Exercise brief: What must be handed in is the entire listing, exactly as written, with no pictures.

· · ·

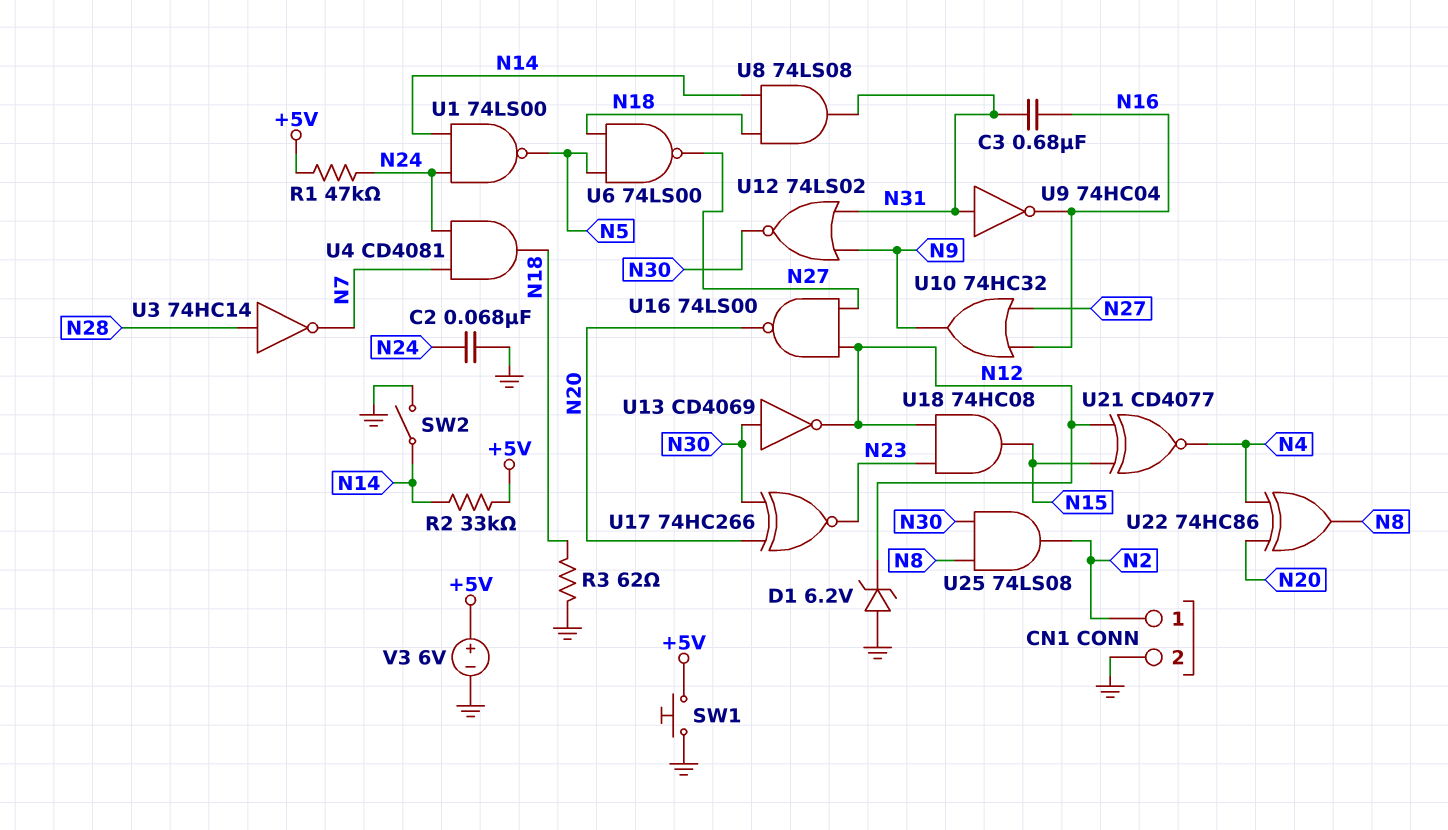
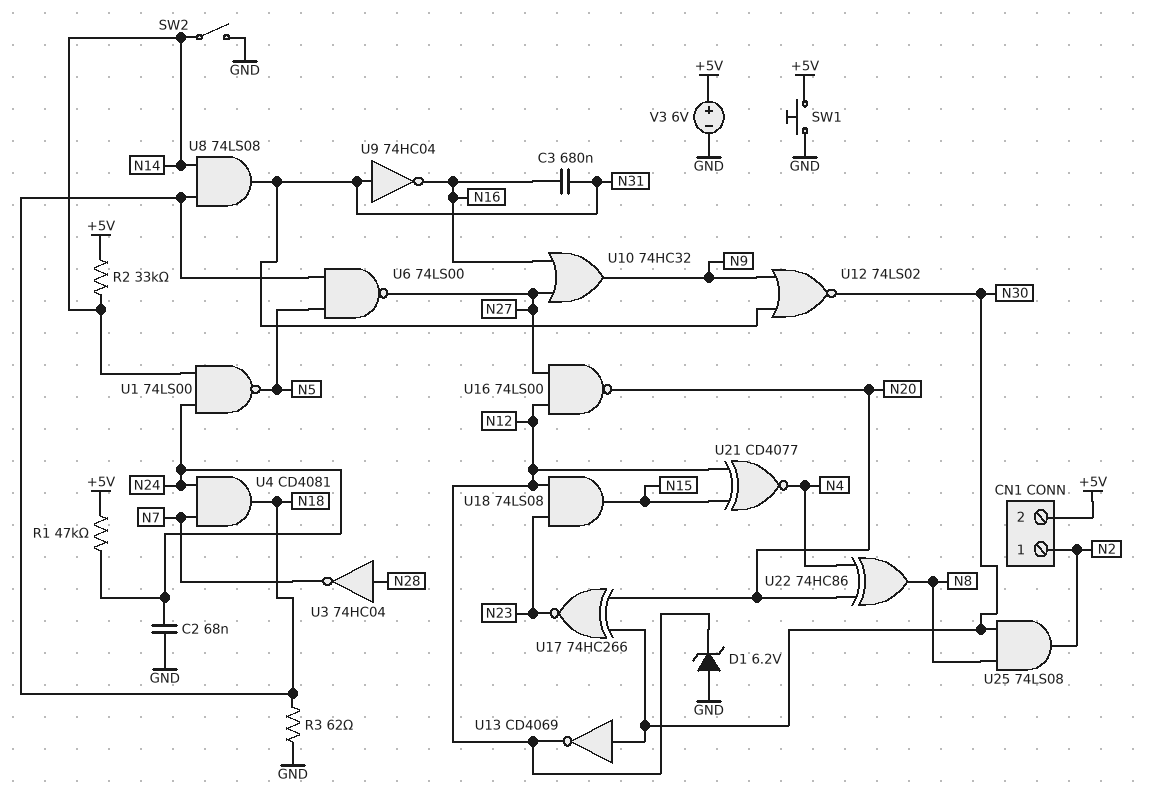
CN1 pin 2: GND -> +5V
U3: NOT 74HC14 (in N28, out N7) -> NOT 74HC04 (in N28, out N7)
U18: AND 74HC08 (in N12, in N23, out N15) -> AND 74LS08 (in N12, in N23, out N15)

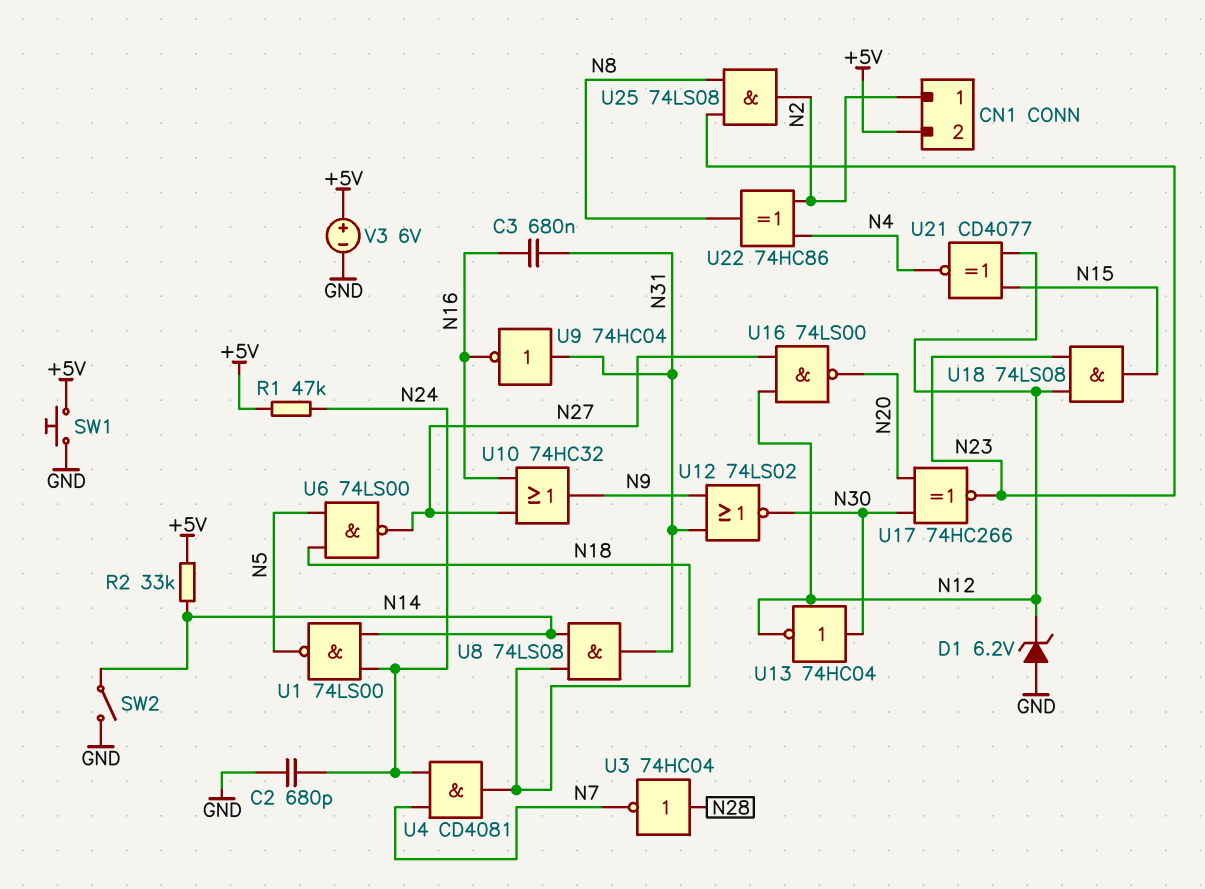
C2: 68nF (GND, N24) -> 680pF (GND, N24)
R3: 62 (GND, N18) -> none
U13: NOT CD4069 (in N30, out N12) -> NOT 74HC04 (in N30, out N12)
U22: XOR 74HC86 (in N4, in N20, out N8) -> XOR 74HC86 (in N2, in N4, out N8)
U25: AND 74LS08 (in N8, in N30, out N2) -> AND 74LS08 (in N8, in N23, out N2)

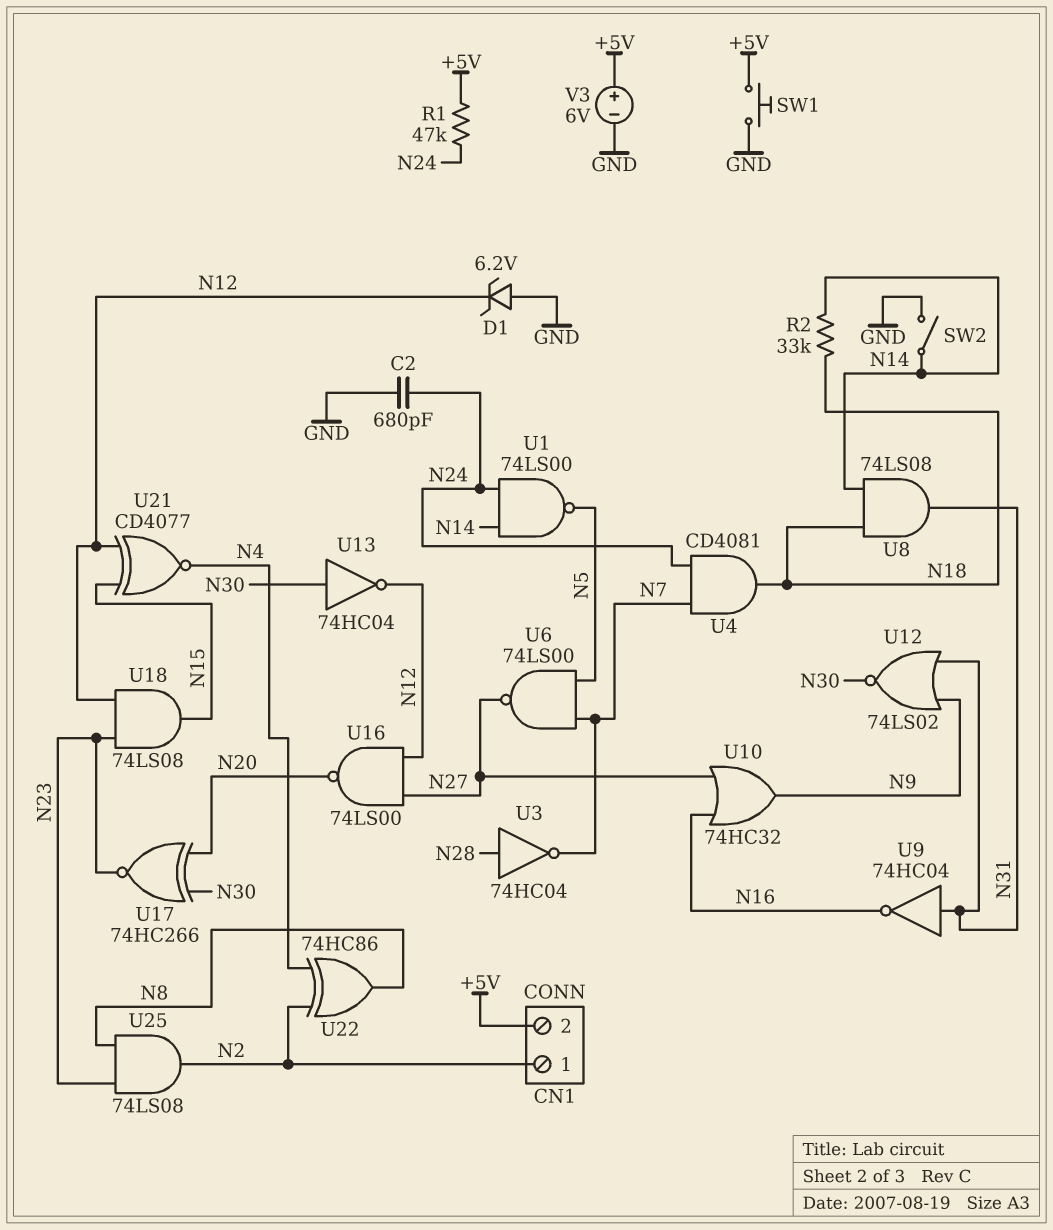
C3: 680nF (N16, N31) -> none
R2: 33k (+5V, N14) -> 33k (N14, N18)
U6: NAND 74LS00 (in N5, in N18, out N27) -> NAND 74LS00 (in N5, in N7, out N27)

· · ·

Answer to this task:
CN1 pin 2: GND -> +5V
U3: NOT 74HC14 (in N28, out N7) -> NOT 74HC04 (in N28, out N7)
U18: AND 74HC08 (in N12, in N23, out N15) -> AND 74LS08 (in N12, in N23, out N15)

C2: 68nF (GND, N24) -> 680pF (GND, N24)
R3: 62 (GND, N18) -> none
U13: NOT CD4069 (in N30, out N12) -> NOT 74HC04 (in N30, out N12)
U22: XOR 74HC86 (in N4, in N20, out N8) -> XOR 74HC86 (in N2, in N4, out N8)
U25: AND 74LS08 (in N8, in N30, out N2) -> AND 74LS08 (in N8, in N23, out N2)

C3: 680nF (N16, N31) -> none
R2: 33k (+5V, N14) -> 33k (N14, N18)
U6: NAND 74LS00 (in N5, in N18, out N27) -> NAND 74LS00 (in N5, in N7, out N27)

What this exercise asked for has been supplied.